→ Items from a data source
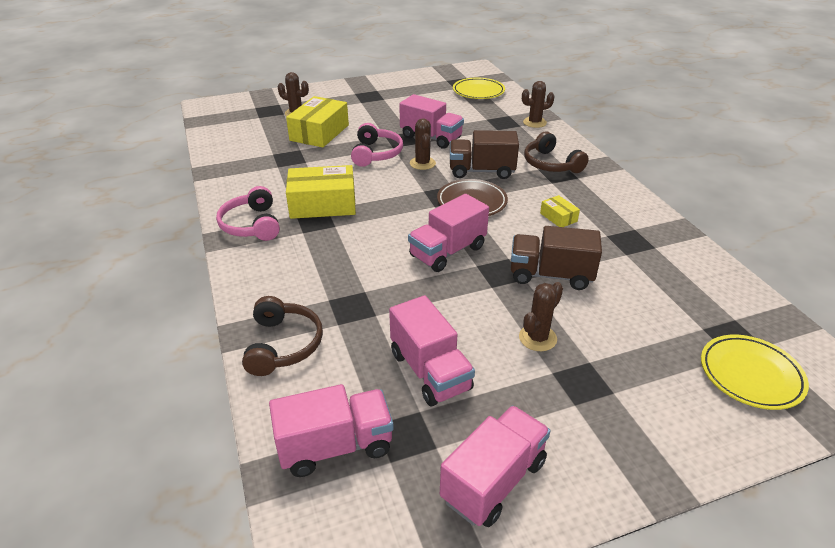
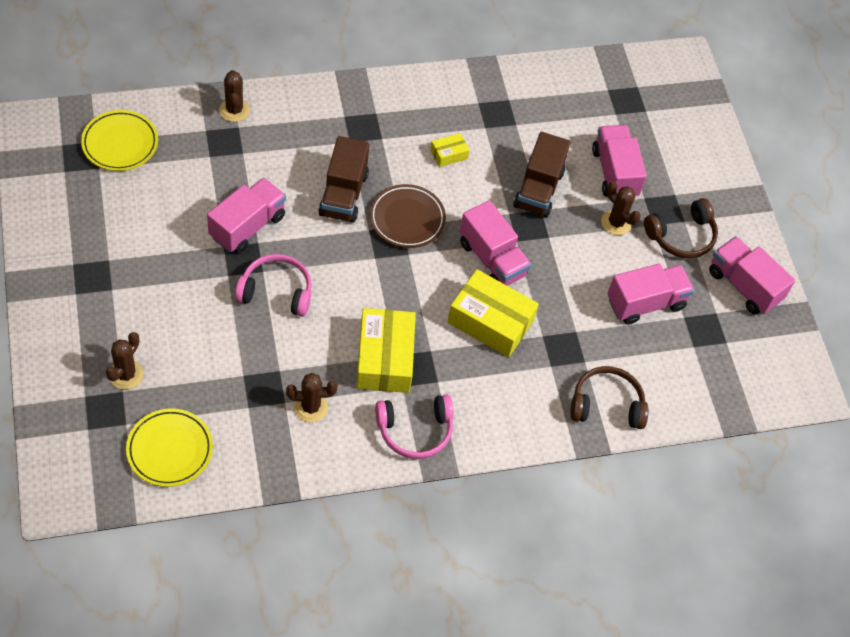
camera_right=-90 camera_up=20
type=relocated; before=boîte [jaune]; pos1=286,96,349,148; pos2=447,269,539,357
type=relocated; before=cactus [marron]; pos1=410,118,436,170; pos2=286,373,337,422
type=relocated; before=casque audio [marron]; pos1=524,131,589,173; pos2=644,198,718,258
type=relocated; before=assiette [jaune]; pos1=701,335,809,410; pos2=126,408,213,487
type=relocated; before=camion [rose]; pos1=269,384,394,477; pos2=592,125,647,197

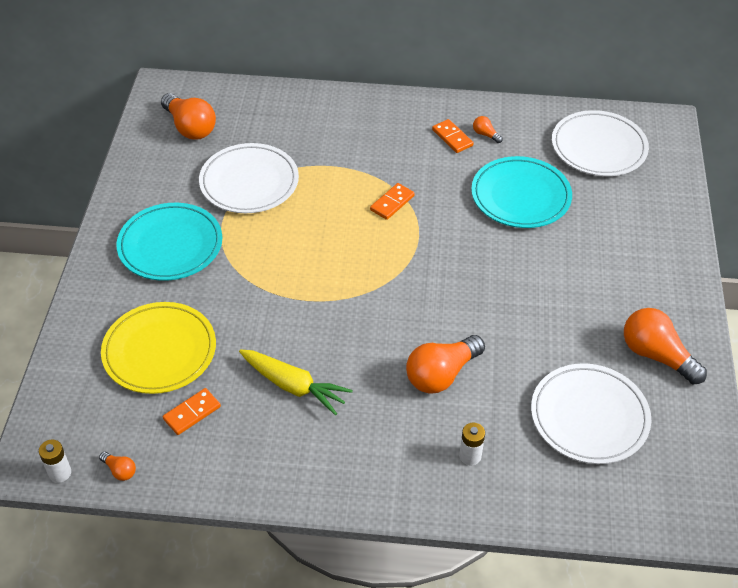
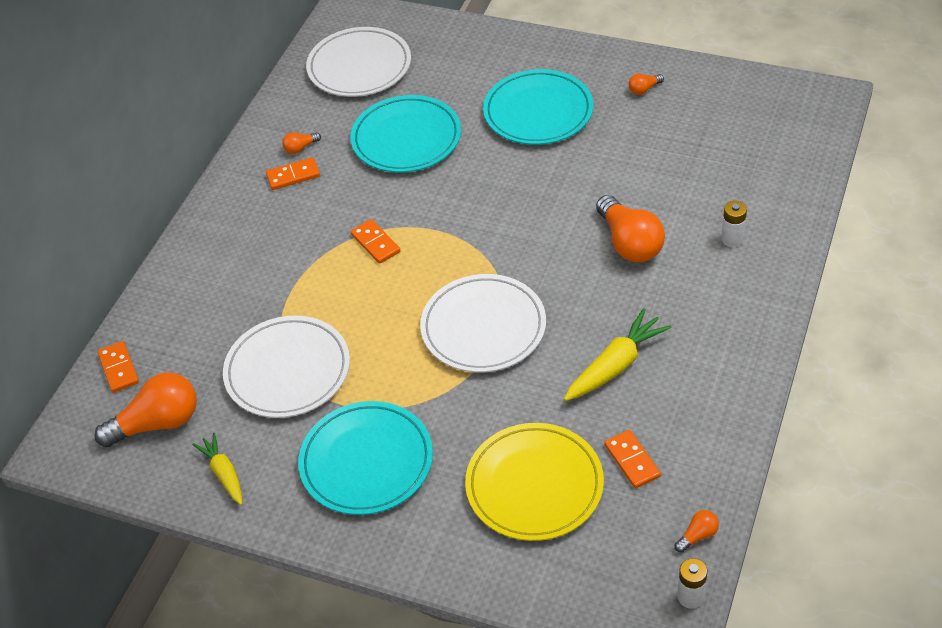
camera_right=-70 camera_up=0
type=size; before=ampoule [orange]; pos1=624,308,707,385; pos2=629,74,664,95; scale=0.45
type=relocated; before=assiette [blanc]; pos1=531,363,651,464; pos2=420,274,546,372
type=appeared; after=assiette [turquoise]; pos2=483,69,593,145
type=appeared; after=domino [orange]; pos2=97,341,139,393
type=appeared; after=carotte [jaune]; pos2=192,433,242,505

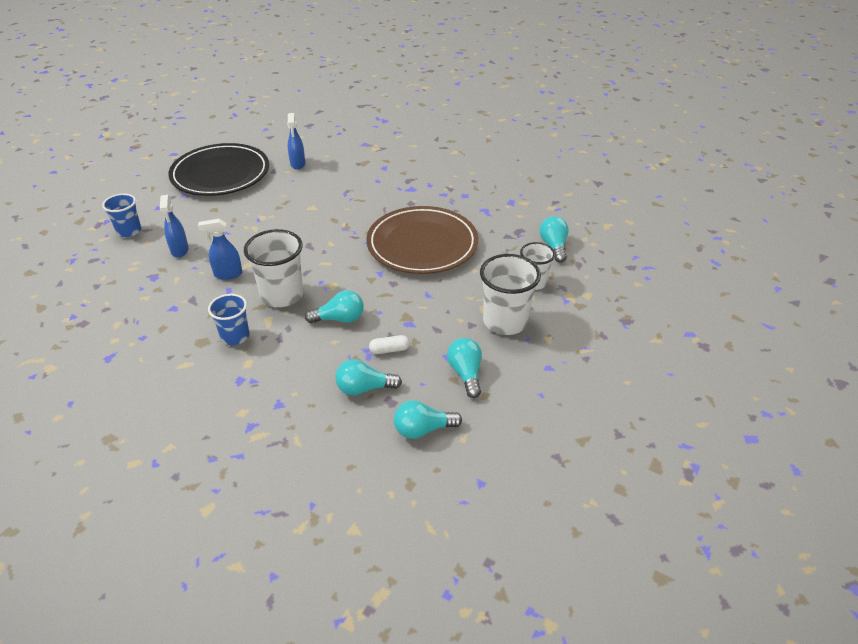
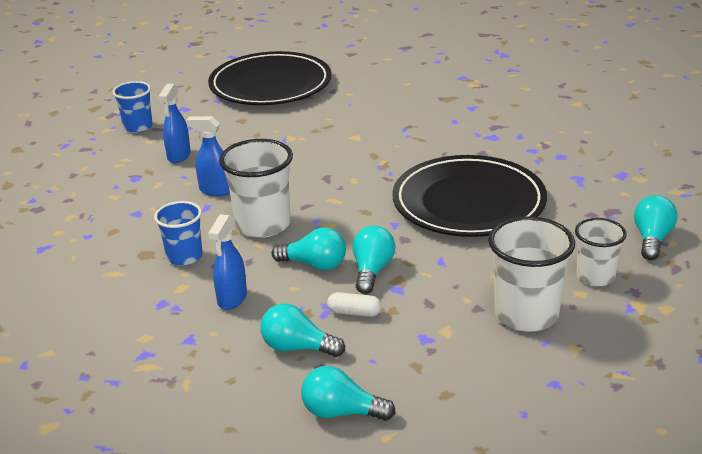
camera_right=25 camera_up=-10
type=relocated; before=vaporisateur [bleu]; pos1=287,113,305,170; pos2=208,214,247,310
type=colour; before=assiette [marron]; after=assiette [noir]; pos1=366,206,478,274; pos2=392,155,547,237
type=relocated; before=ampoule [turquoise]; pos1=447,338,482,398; pos2=353,226,395,294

→ Required action
Please copy exactly the lines from the one containing "type=appeared; after=carotte [jaune];" through the last line of the records, both ends included, and leave out any pictures.

→ Answer area
type=appeared; after=carotte [jaune]; pos2=192,433,242,505

camera_right=25 camera_up=-10
type=relocated; before=vaporisateur [bleu]; pos1=287,113,305,170; pos2=208,214,247,310
type=colour; before=assiette [marron]; after=assiette [noir]; pos1=366,206,478,274; pos2=392,155,547,237
type=relocated; before=ampoule [turquoise]; pos1=447,338,482,398; pos2=353,226,395,294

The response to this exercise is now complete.